This task calls for copying each line below that contains "diode".

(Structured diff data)
________________________
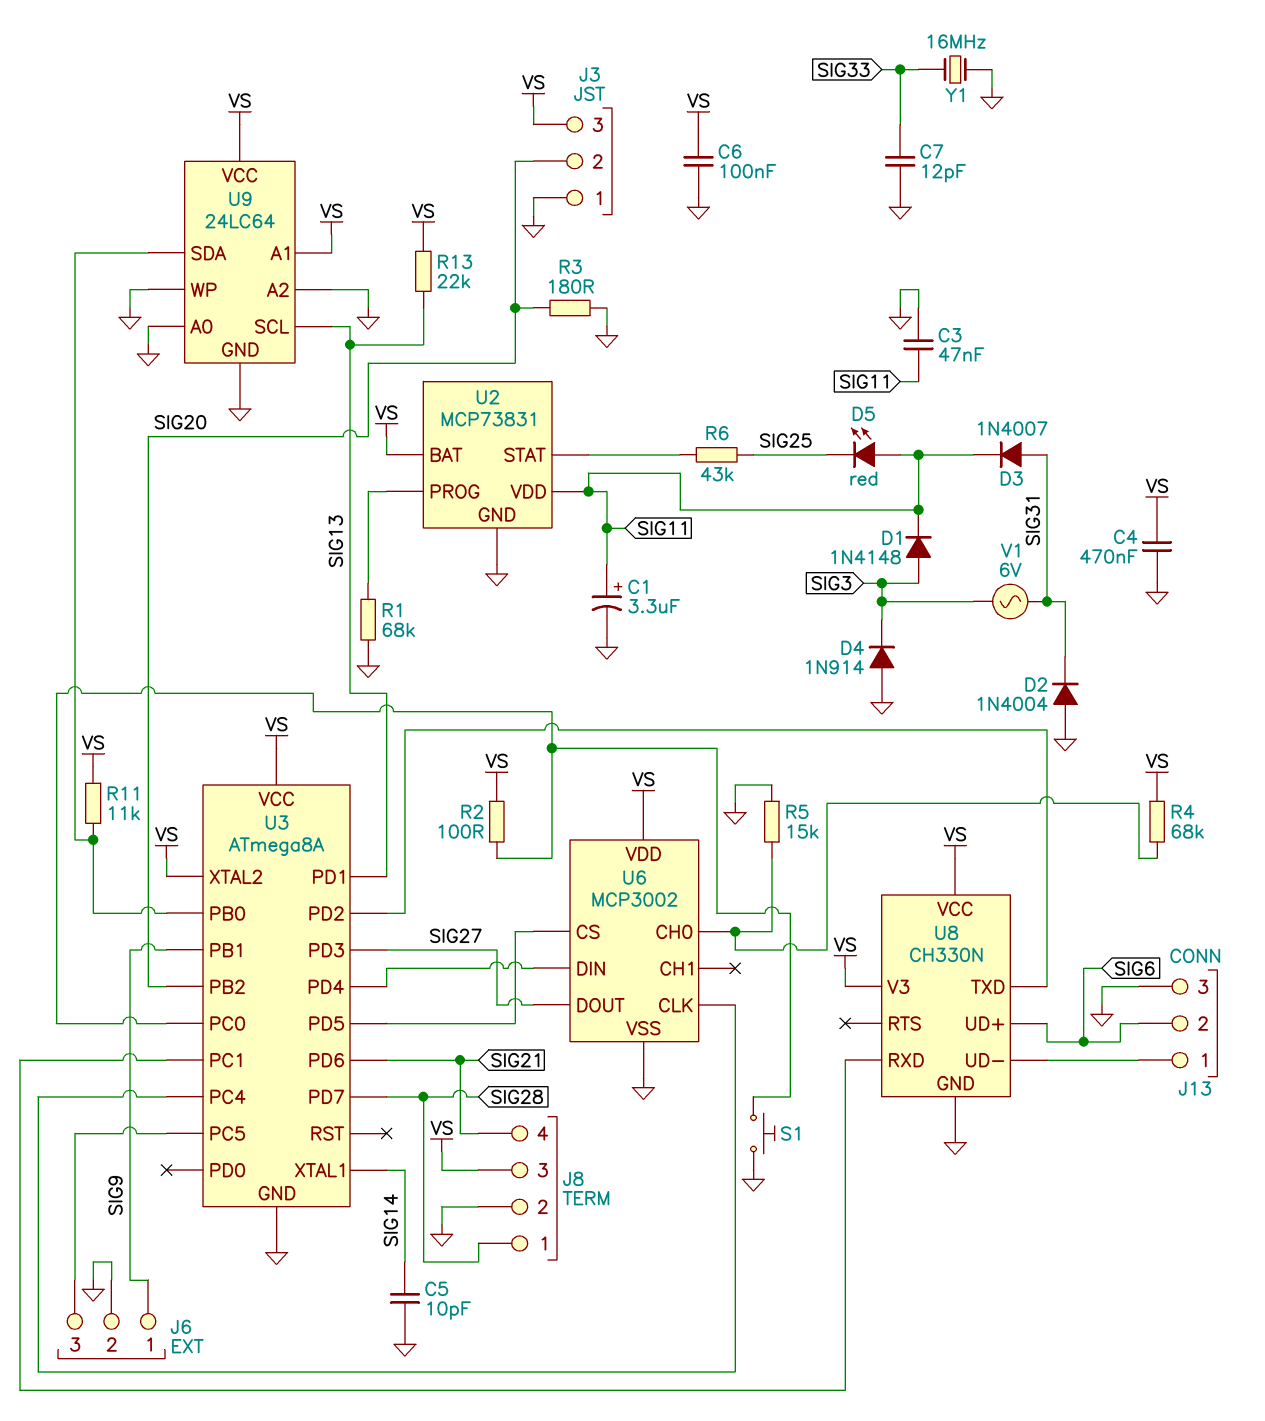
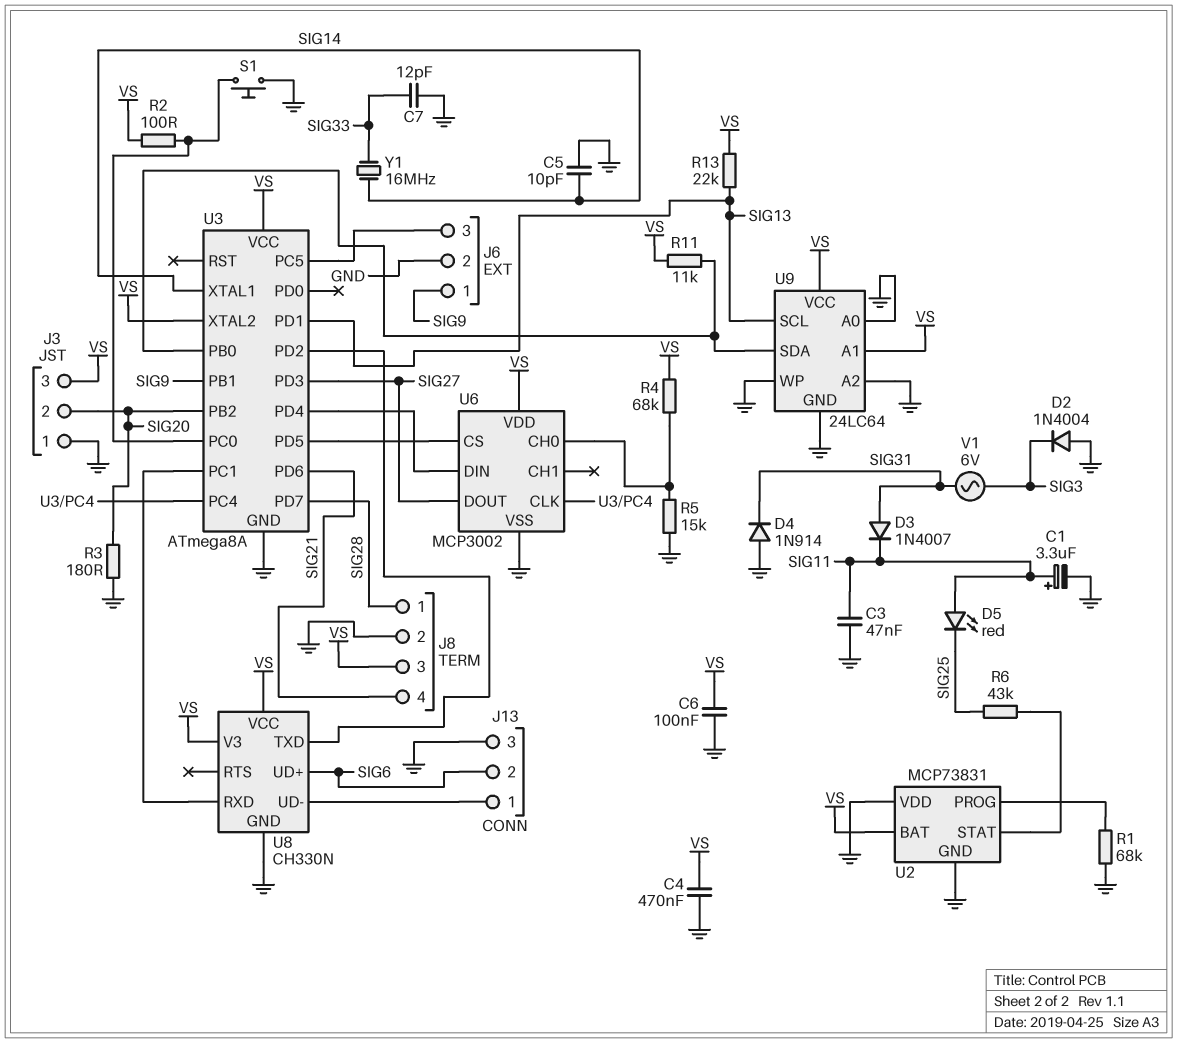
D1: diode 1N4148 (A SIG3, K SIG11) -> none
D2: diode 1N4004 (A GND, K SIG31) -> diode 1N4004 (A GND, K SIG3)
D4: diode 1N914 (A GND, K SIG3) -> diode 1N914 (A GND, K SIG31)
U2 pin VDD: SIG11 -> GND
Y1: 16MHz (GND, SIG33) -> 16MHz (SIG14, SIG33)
________________________
TASK SOLUTION
D1: diode 1N4148 (A SIG3, K SIG11) -> none
D2: diode 1N4004 (A GND, K SIG31) -> diode 1N4004 (A GND, K SIG3)
D4: diode 1N914 (A GND, K SIG3) -> diode 1N914 (A GND, K SIG31)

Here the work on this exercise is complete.